THE TASK
Pictures do not belong in the copy; restate the records below word for word.

Start of Block

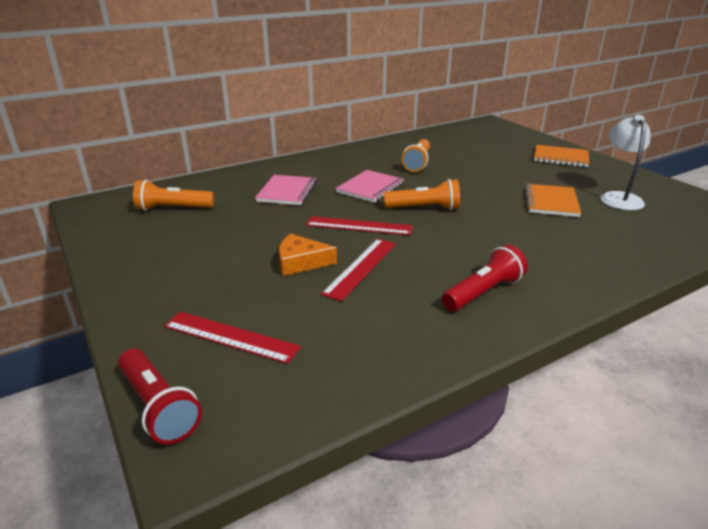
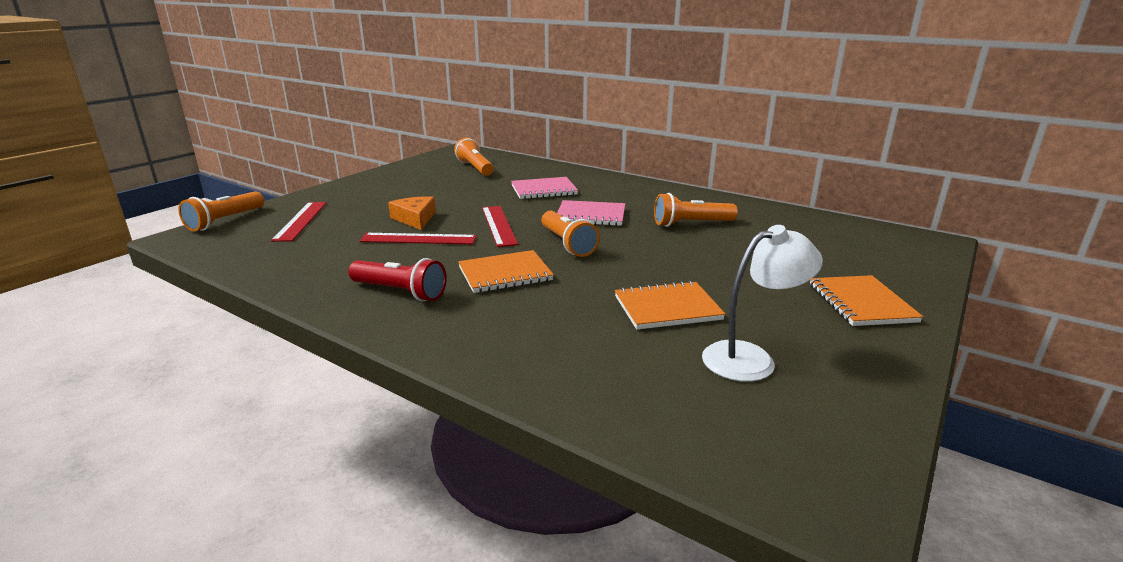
camera: 65 degrees right, 5 degrees down
red flashlight [118,349,202,444] -> orange flashlight [178,191,264,231]
none -> orange notebook [458,250,554,293]

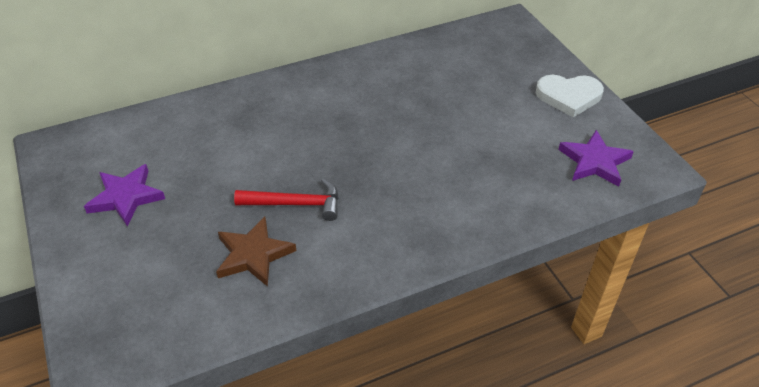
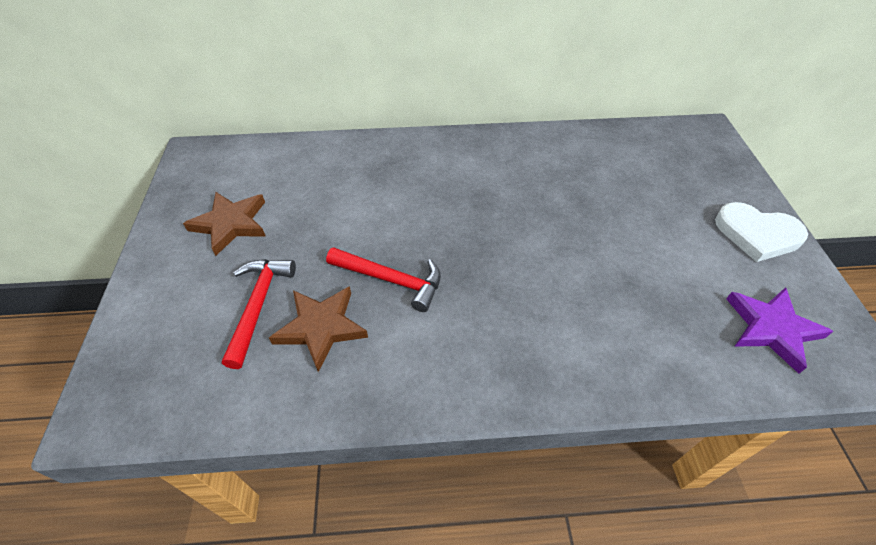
camera: 20 degrees right, 5 degrees up
purple star [84,164,165,226] -> brown star [183,192,266,256]
none -> red hammer [222,259,296,369]

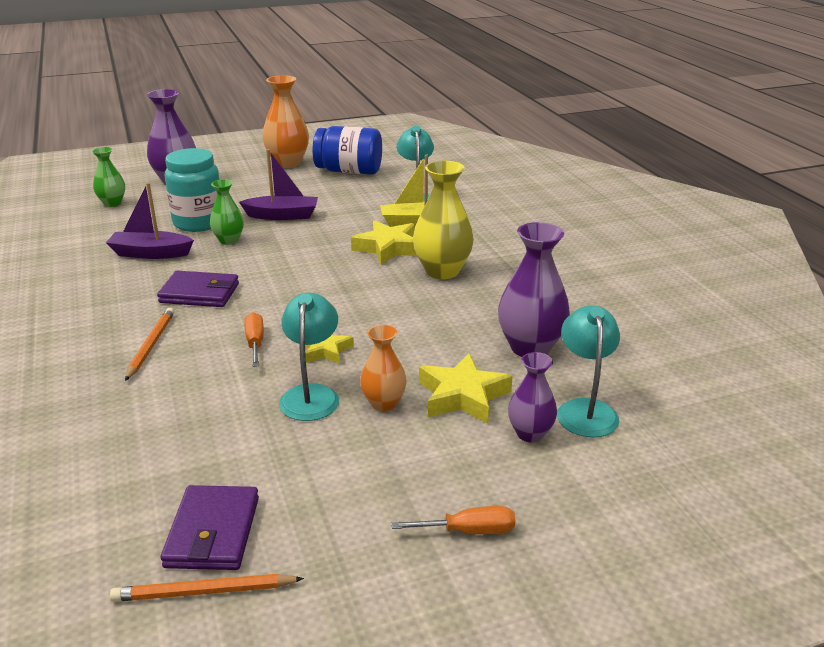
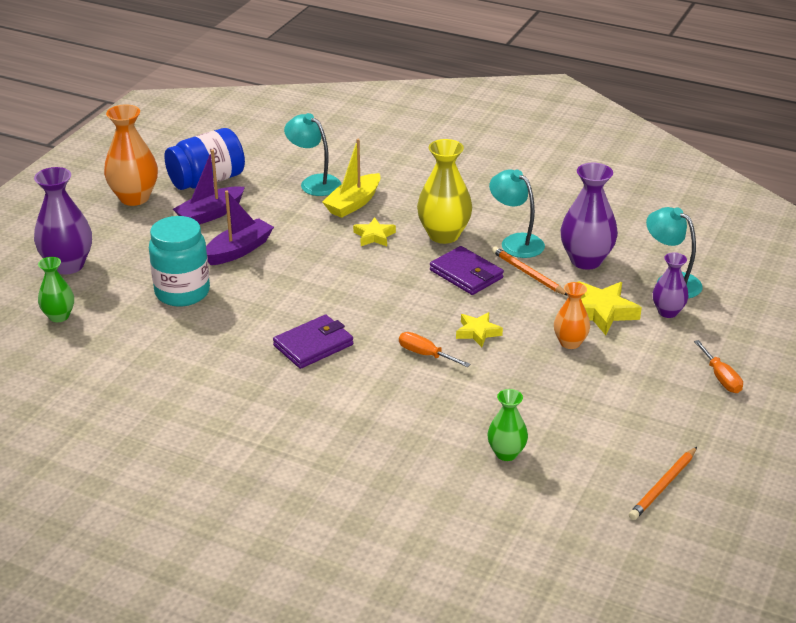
camera: 45 degrees left, 5 degrees up
purple boat [106,182,194,259] -> purple boat moved to [173,149,245,225]
orange pencil [125,308,175,381] -> orange pencil moved to [492,246,568,296]
purple wallet [160,485,259,570] -> purple wallet moved to [430,246,504,295]
green vase [210,179,244,245] -> green vase moved to [487,389,528,461]
turquoise lamp [279,293,339,421] -> turquoise lamp moved to [489,169,545,258]
yellow star [351,220,417,265] -> yellow star [353,217,396,246], size x0.62
orange screwdriver [392,506,515,534] -> orange screwdriver turned 120 degrees clockwise [694,340,743,393]

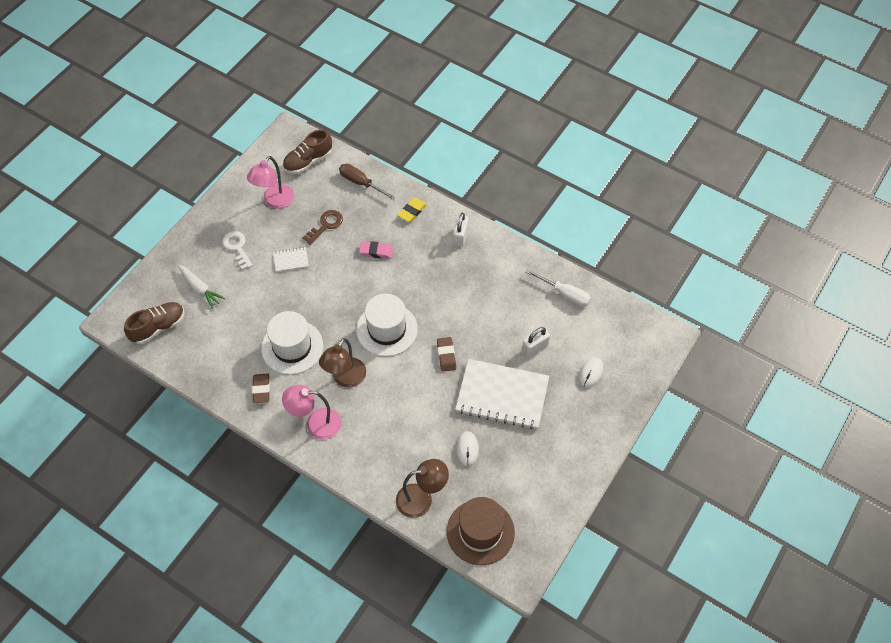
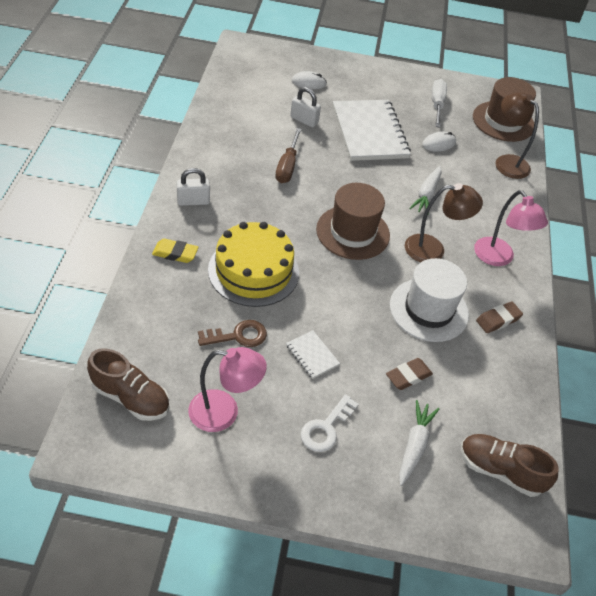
camera: 120 degrees left, 10 degrees down
brown key [302,210,343,245] -> brown key turned 150 degrees clockwise [198,320,267,347]
brown screwdriver [339,164,396,200] -> brown screwdriver moved to [275,128,302,183]
white hat [356,294,418,356] -> brown hat [316,183,390,260]
pink eraser [359,241,393,259] -> yellow cake [208,222,299,307]
brown eraser [437,337,456,372] -> brown eraser moved to [386,358,433,390]
white screwdriver [526,269,591,307] -> white screwdriver moved to [432,79,447,127]
none -> white carrot [409,166,442,215]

End of Block

SOLUTION TO THIS EXERCISE
camera: 65 degrees right, 5 degrees down
red flashlight [118,349,202,444] -> orange flashlight [178,191,264,231]
none -> orange notebook [458,250,554,293]

camera: 20 degrees right, 5 degrees up
purple star [84,164,165,226] -> brown star [183,192,266,256]
none -> red hammer [222,259,296,369]

camera: 45 degrees left, 5 degrees up
purple boat [106,182,194,259] -> purple boat moved to [173,149,245,225]
orange pencil [125,308,175,381] -> orange pencil moved to [492,246,568,296]
purple wallet [160,485,259,570] -> purple wallet moved to [430,246,504,295]
green vase [210,179,244,245] -> green vase moved to [487,389,528,461]
turquoise lamp [279,293,339,421] -> turquoise lamp moved to [489,169,545,258]
yellow star [351,220,417,265] -> yellow star [353,217,396,246], size x0.62
orange screwdriver [392,506,515,534] -> orange screwdriver turned 120 degrees clockwise [694,340,743,393]

camera: 120 degrees left, 10 degrees down
brown key [302,210,343,245] -> brown key turned 150 degrees clockwise [198,320,267,347]
brown screwdriver [339,164,396,200] -> brown screwdriver moved to [275,128,302,183]
white hat [356,294,418,356] -> brown hat [316,183,390,260]
pink eraser [359,241,393,259] -> yellow cake [208,222,299,307]
brown eraser [437,337,456,372] -> brown eraser moved to [386,358,433,390]
white screwdriver [526,269,591,307] -> white screwdriver moved to [432,79,447,127]
none -> white carrot [409,166,442,215]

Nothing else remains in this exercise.